§ **Task objective**
Images should not appear in the copy, yet every line of the listing below must be printed exactly.

=== Provided entries ===

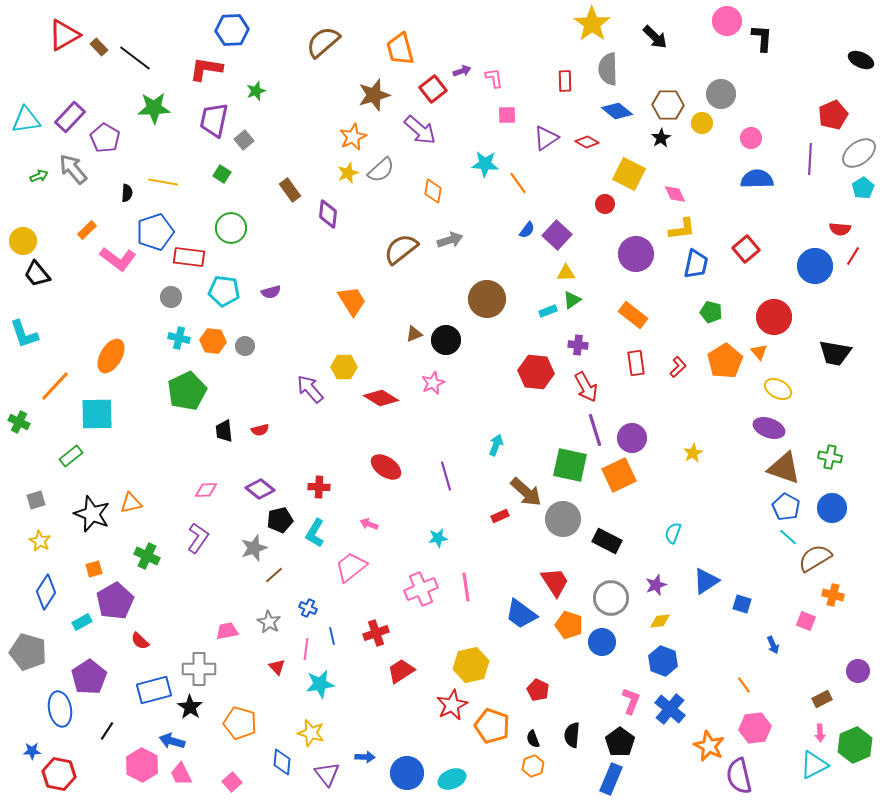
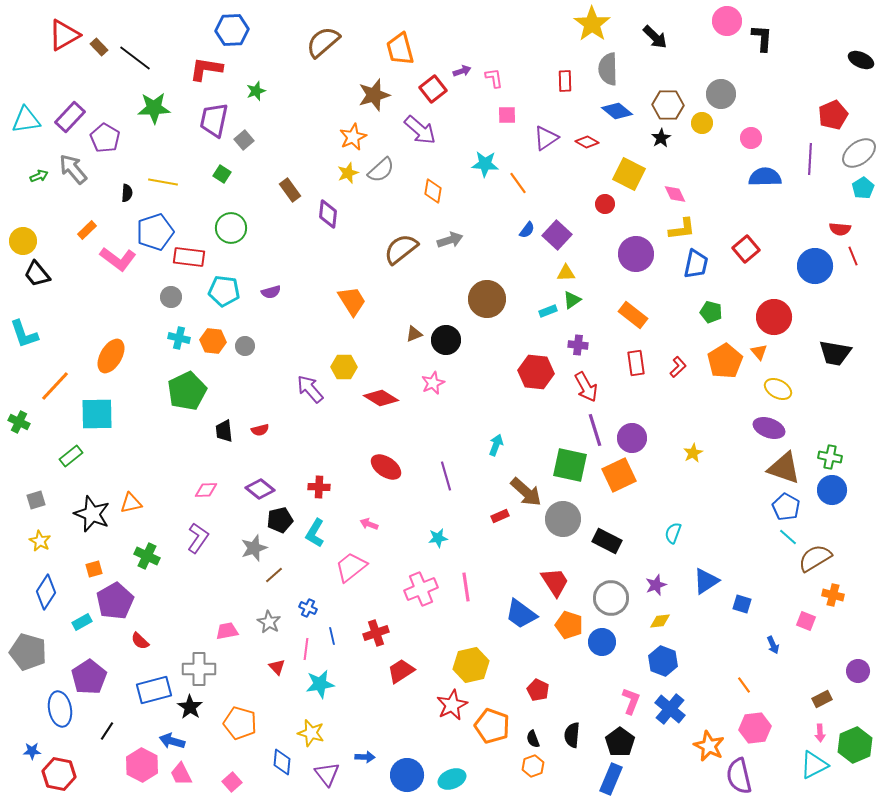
blue semicircle at (757, 179): moved 8 px right, 2 px up
red line at (853, 256): rotated 54 degrees counterclockwise
blue circle at (832, 508): moved 18 px up
blue circle at (407, 773): moved 2 px down
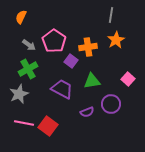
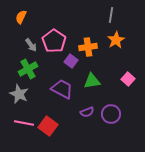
gray arrow: moved 2 px right; rotated 16 degrees clockwise
gray star: rotated 24 degrees counterclockwise
purple circle: moved 10 px down
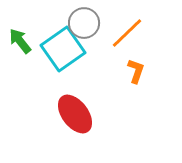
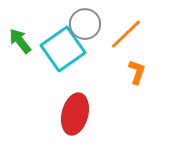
gray circle: moved 1 px right, 1 px down
orange line: moved 1 px left, 1 px down
orange L-shape: moved 1 px right, 1 px down
red ellipse: rotated 51 degrees clockwise
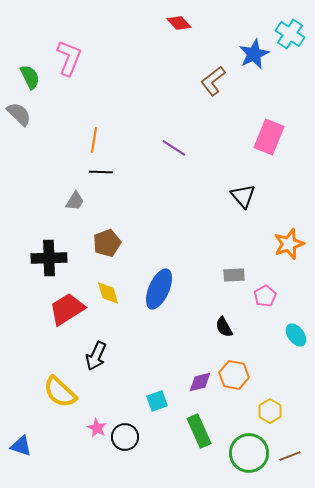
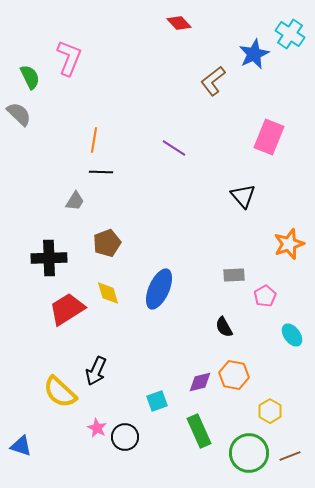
cyan ellipse: moved 4 px left
black arrow: moved 15 px down
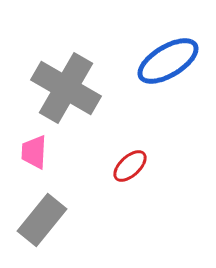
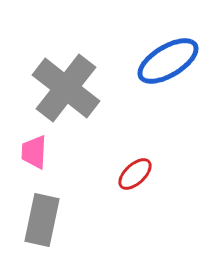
gray cross: rotated 8 degrees clockwise
red ellipse: moved 5 px right, 8 px down
gray rectangle: rotated 27 degrees counterclockwise
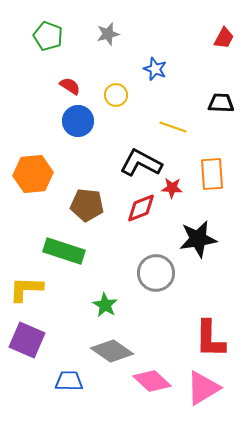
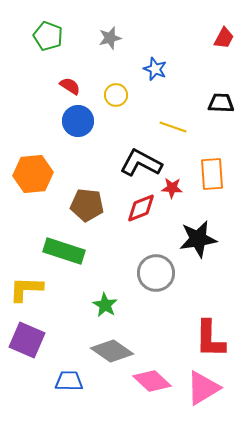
gray star: moved 2 px right, 4 px down
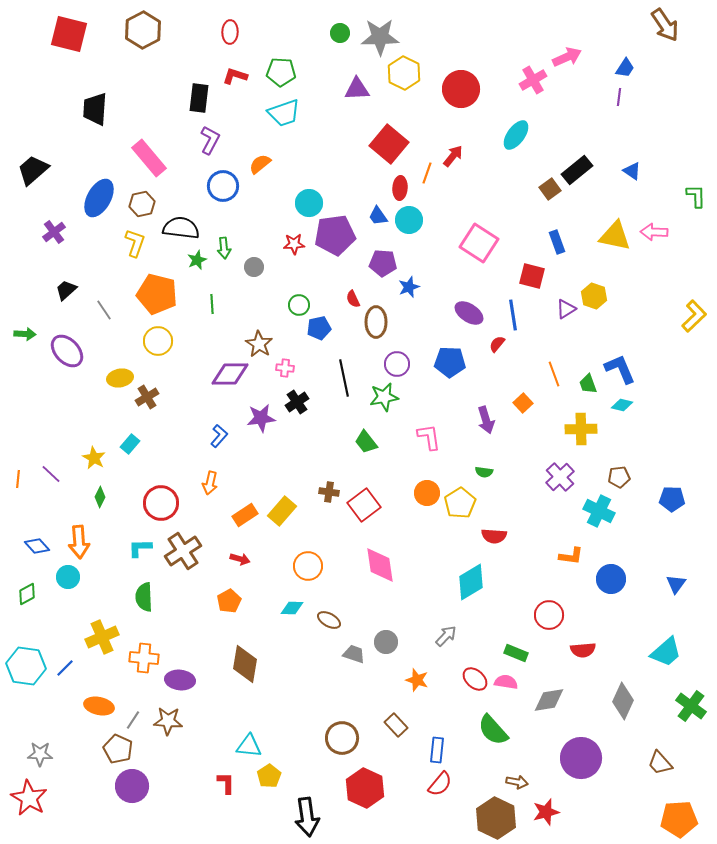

===

§ **Your response**
blue semicircle at (757, 179): moved 8 px right, 2 px up
red line at (853, 256): rotated 54 degrees counterclockwise
blue circle at (832, 508): moved 18 px up
blue circle at (407, 773): moved 2 px down
gray arrow: moved 2 px right; rotated 16 degrees clockwise
gray star: rotated 24 degrees counterclockwise
purple circle: moved 10 px down
gray circle: moved 1 px right, 1 px down
orange line: moved 1 px left, 1 px down
orange L-shape: moved 1 px right, 1 px down
red ellipse: rotated 51 degrees clockwise
cyan ellipse: moved 4 px left
black arrow: moved 15 px down
gray cross: rotated 8 degrees clockwise
red ellipse: moved 5 px right, 8 px down
gray rectangle: rotated 27 degrees counterclockwise
gray star: moved 2 px right, 4 px down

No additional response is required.